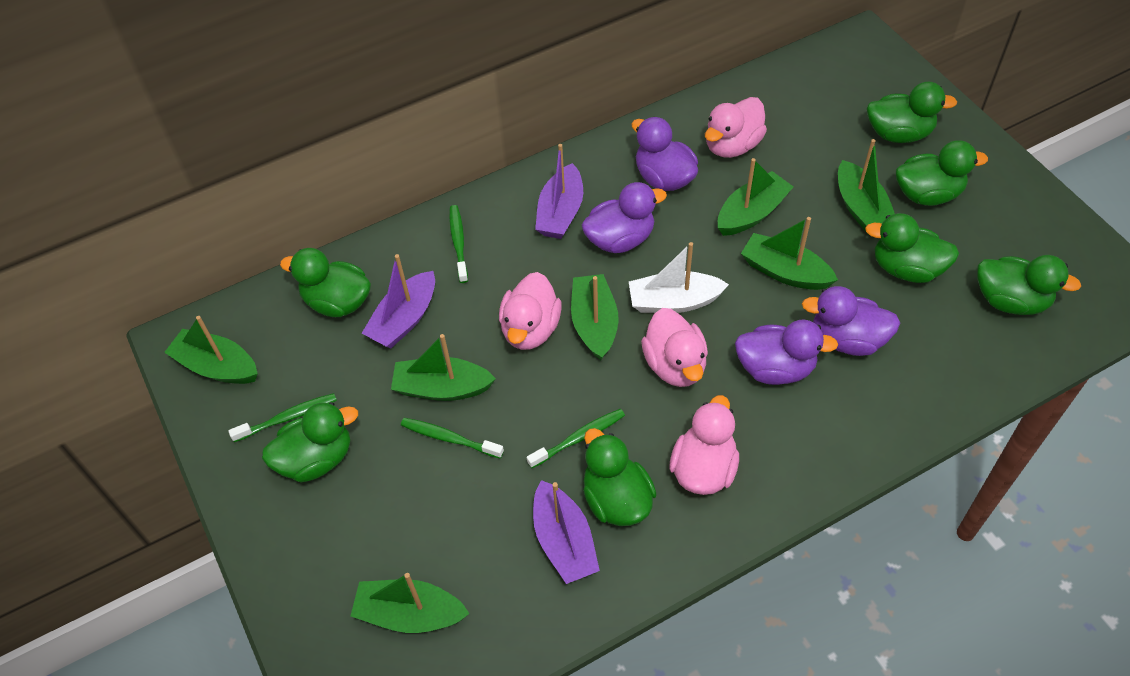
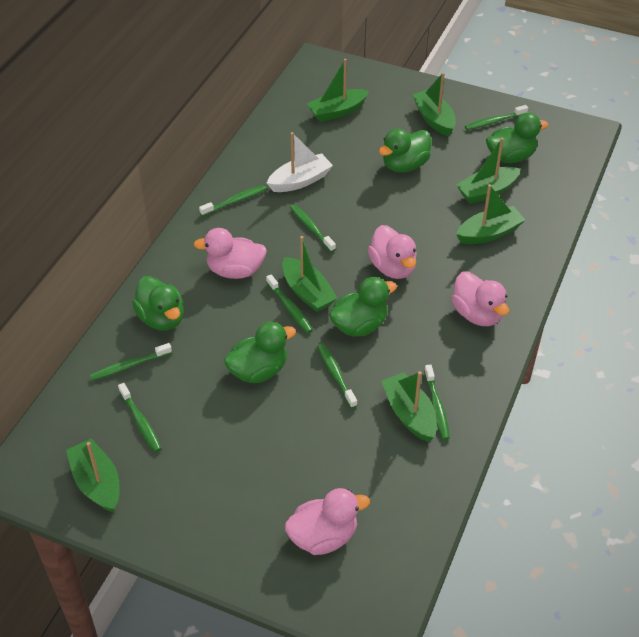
green duck: 7 -> 5
green toothbrush: 4 -> 8
purple boat: 3 -> 0
purple duck: 4 -> 0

==============================

Pictures are to be left out; all other data must be returned exactly.

Expected output -
green duck: 7 -> 5
green toothbrush: 4 -> 8
purple boat: 3 -> 0
purple duck: 4 -> 0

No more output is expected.